# PROBLEM DETAILS
Pull out each line of the data that includes the word "type".

# THE DATA

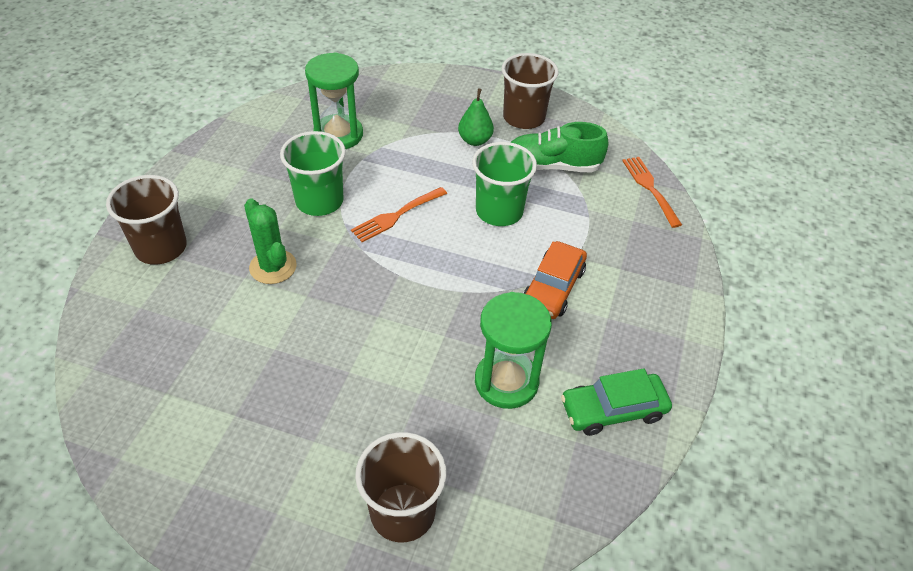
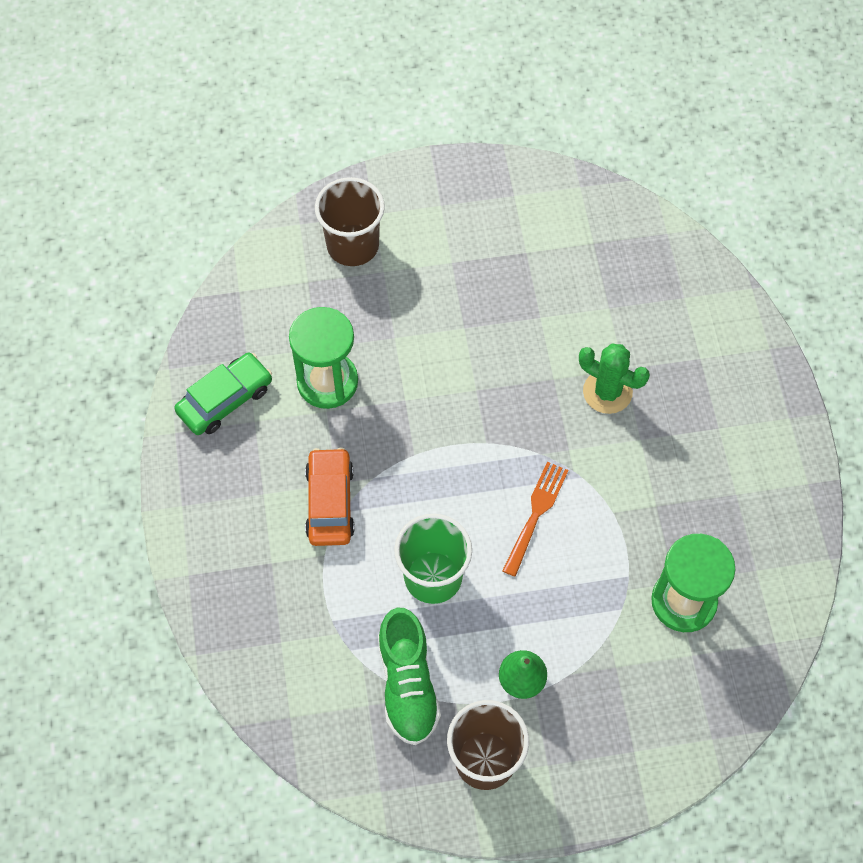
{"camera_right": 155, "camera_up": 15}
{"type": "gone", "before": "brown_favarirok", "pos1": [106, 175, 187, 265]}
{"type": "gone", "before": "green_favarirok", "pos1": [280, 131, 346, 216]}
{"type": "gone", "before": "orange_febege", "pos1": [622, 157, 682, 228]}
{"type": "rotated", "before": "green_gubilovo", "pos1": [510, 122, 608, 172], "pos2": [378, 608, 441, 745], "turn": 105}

# ANSWER BOX
{"type": "gone", "before": "brown_favarirok", "pos1": [106, 175, 187, 265]}
{"type": "gone", "before": "green_favarirok", "pos1": [280, 131, 346, 216]}
{"type": "gone", "before": "orange_febege", "pos1": [622, 157, 682, 228]}
{"type": "rotated", "before": "green_gubilovo", "pos1": [510, 122, 608, 172], "pos2": [378, 608, 441, 745], "turn": 105}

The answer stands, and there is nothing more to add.